**What you are asked to do**
From the entries, copy out every line in which the word "yellow" is found.

**Data listing**
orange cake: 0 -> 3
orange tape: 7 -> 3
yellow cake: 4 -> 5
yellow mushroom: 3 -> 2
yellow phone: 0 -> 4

**Answer space**
yellow cake: 4 -> 5
yellow mushroom: 3 -> 2
yellow phone: 0 -> 4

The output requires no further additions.